- **Task details**:
Please return each entry that follows exactly as written, and keep the pictures out.

- **Records for the exercise**:
┌──

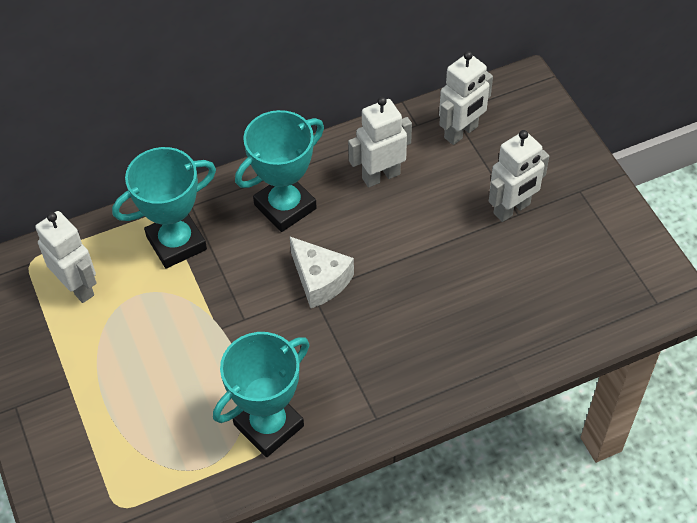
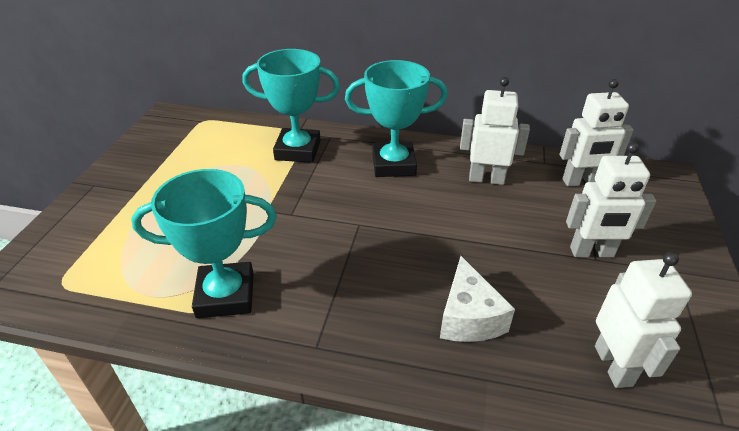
camera: 35 degrees right, 15 degrees down
(78, 287) = (212, 144): white robot -> white robot (613, 365)
(320, 280) = (373, 219): white cheese -> white cheese (468, 317)

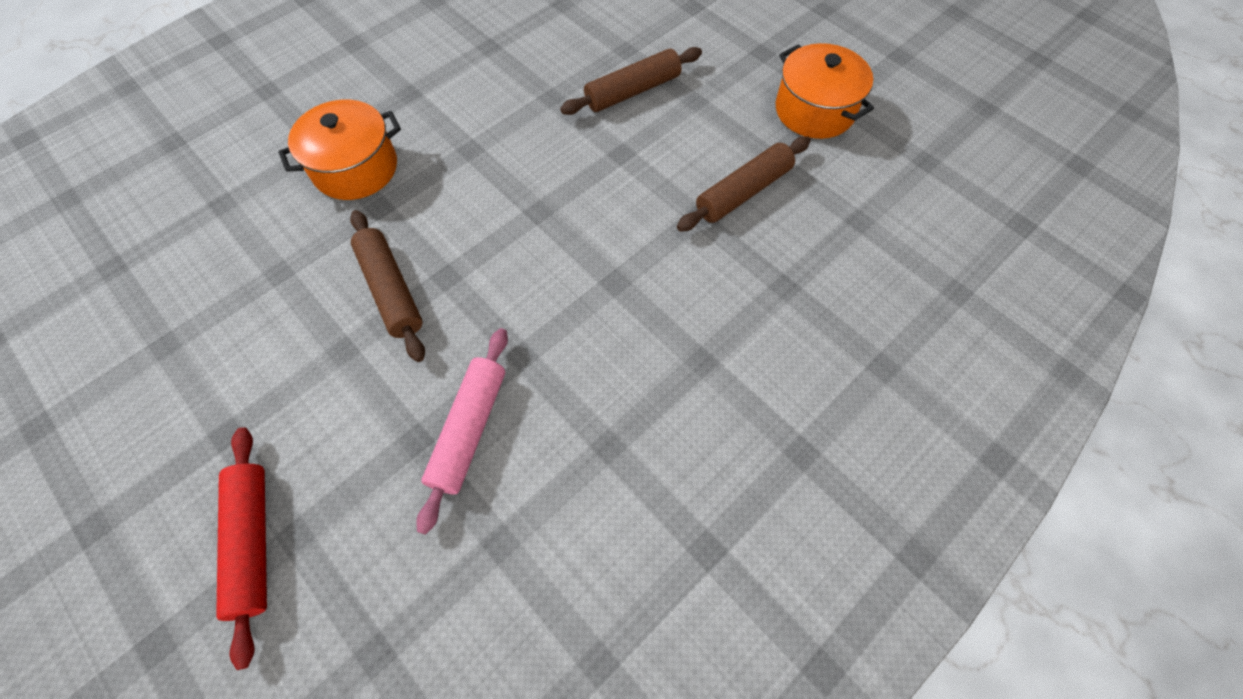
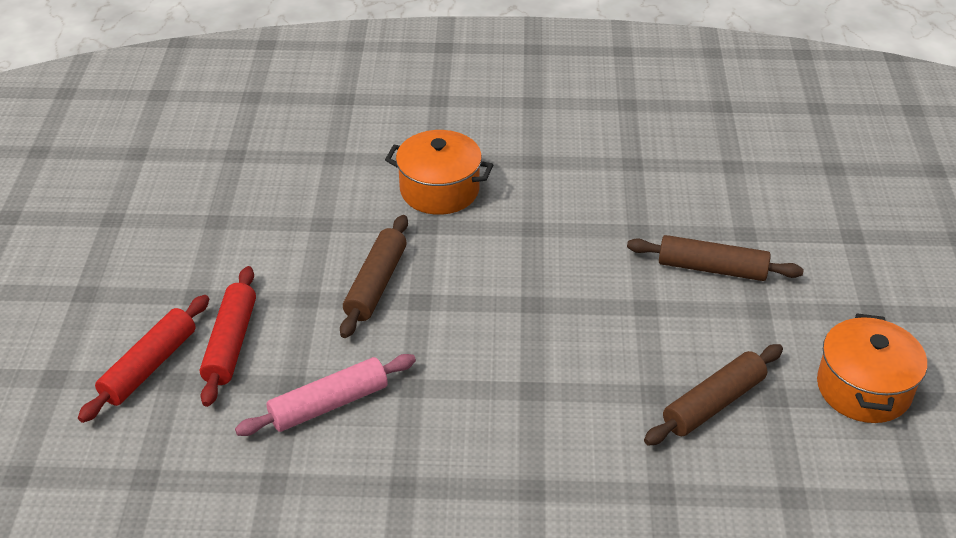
camera: 45 degrees right, 20 degrees down
(313, 450) = (230, 343): none -> red rolling pin
(743, 192) = (713, 403): brown rolling pin -> brown rolling pin turned 45 degrees counterclockwise

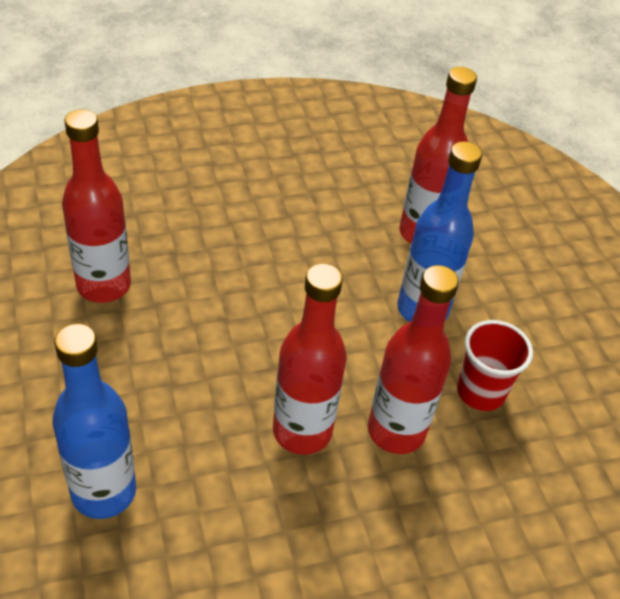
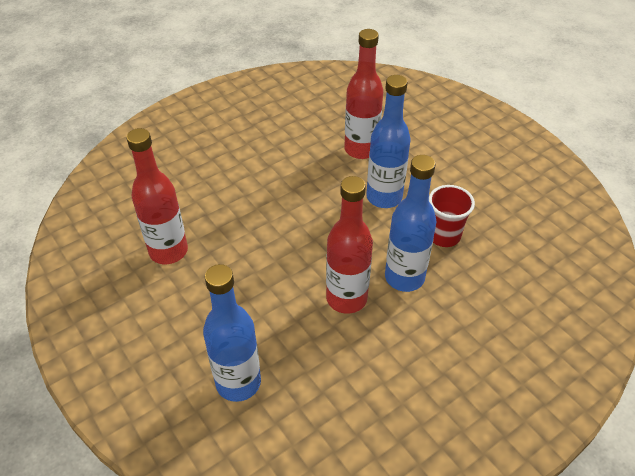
camera: 15 degrees left, 0 degrees up
(396, 431) = (404, 277): red bottle -> blue bottle

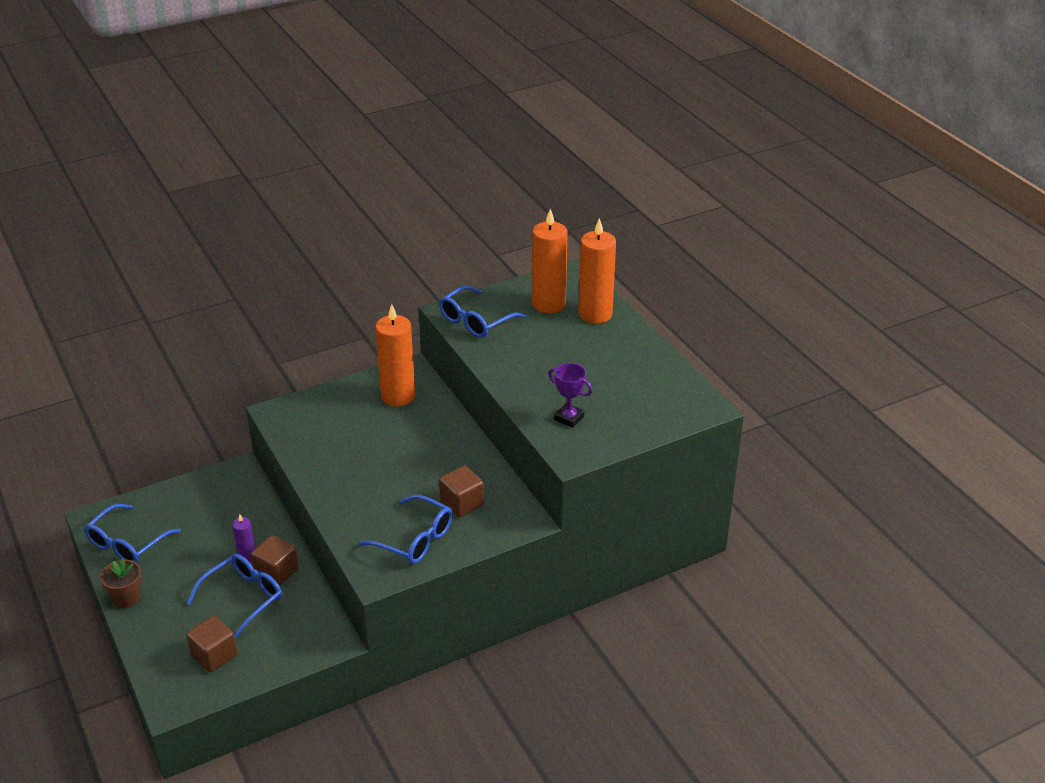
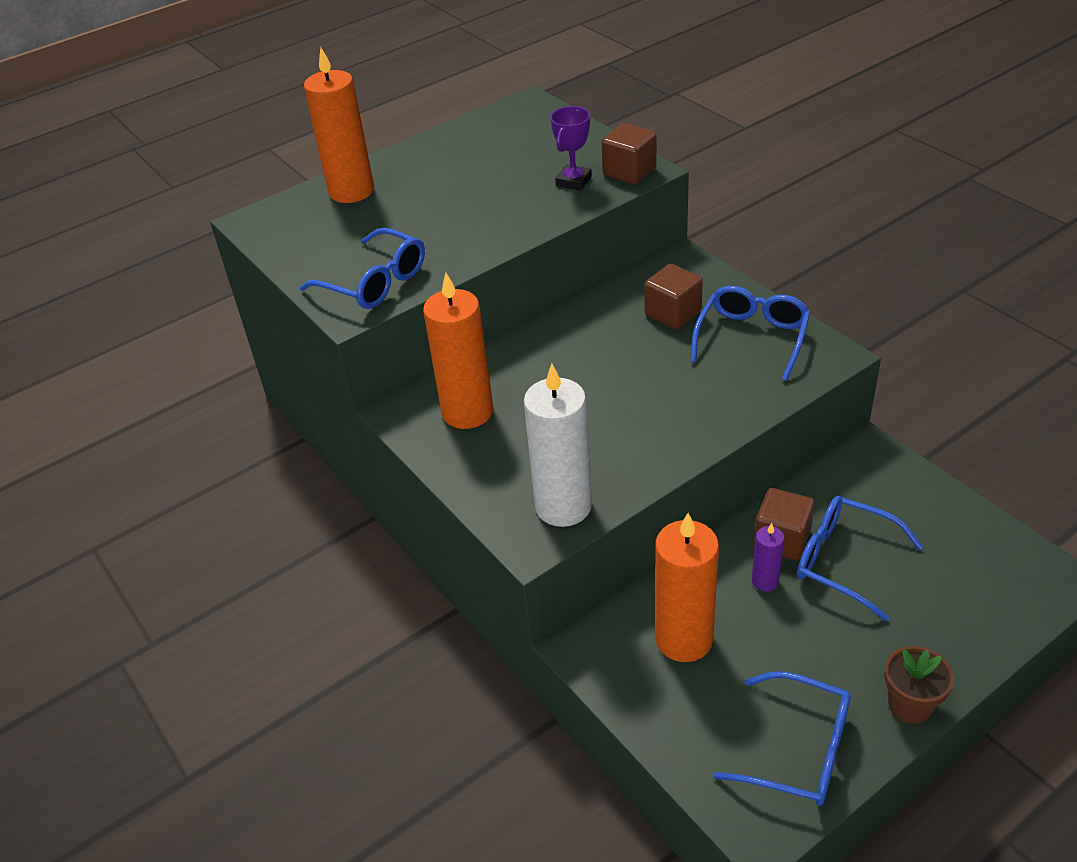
camera: 95 degrees left, 5 degrees up
(214, 655) = (956, 561): brown cube -> brown cube (629, 172)
(295, 427) = (563, 506): none -> white candle
(548, 304) = (329, 229): orange candle -> orange candle (684, 639)

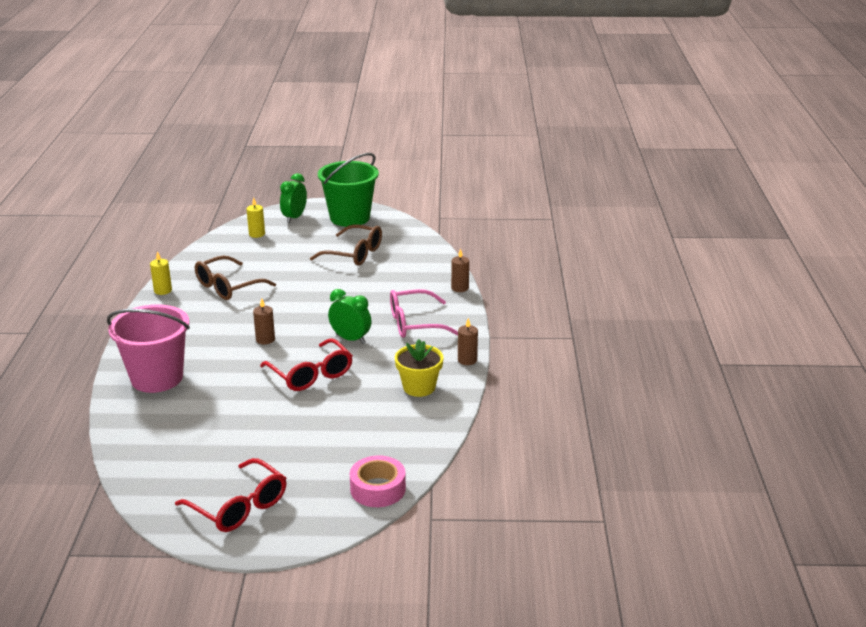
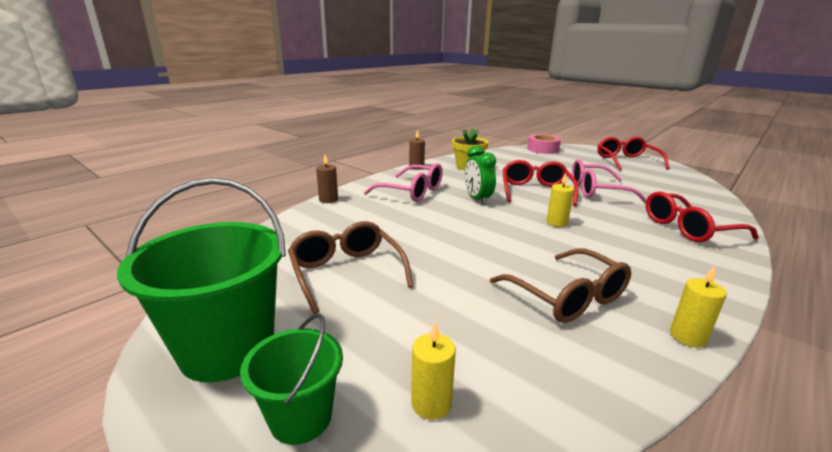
camera: 140 degrees left, 5 degrees down
(157, 378) = (687, 228): pink bucket -> red glasses
(228, 287) = (567, 297): brown glasses -> brown glasses turned 60 degrees clockwise
(252, 403) = (596, 191): none -> pink glasses
(265, 339) = (556, 222): brown candle -> yellow candle
(294, 217) = (301, 417): green clock -> green bucket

└──

- **Solution to this exercise**:
camera: 35 degrees right, 15 degrees down
(78, 287) = (212, 144): white robot -> white robot (613, 365)
(320, 280) = (373, 219): white cheese -> white cheese (468, 317)

camera: 45 degrees right, 20 degrees down
(313, 450) = (230, 343): none -> red rolling pin
(743, 192) = (713, 403): brown rolling pin -> brown rolling pin turned 45 degrees counterclockwise

camera: 15 degrees left, 0 degrees up
(396, 431) = (404, 277): red bottle -> blue bottle

camera: 95 degrees left, 5 degrees up
(214, 655) = (956, 561): brown cube -> brown cube (629, 172)
(295, 427) = (563, 506): none -> white candle
(548, 304) = (329, 229): orange candle -> orange candle (684, 639)

camera: 140 degrees left, 5 degrees down
(157, 378) = (687, 228): pink bucket -> red glasses
(228, 287) = (567, 297): brown glasses -> brown glasses turned 60 degrees clockwise
(252, 403) = (596, 191): none -> pink glasses
(265, 339) = (556, 222): brown candle -> yellow candle
(294, 217) = (301, 417): green clock -> green bucket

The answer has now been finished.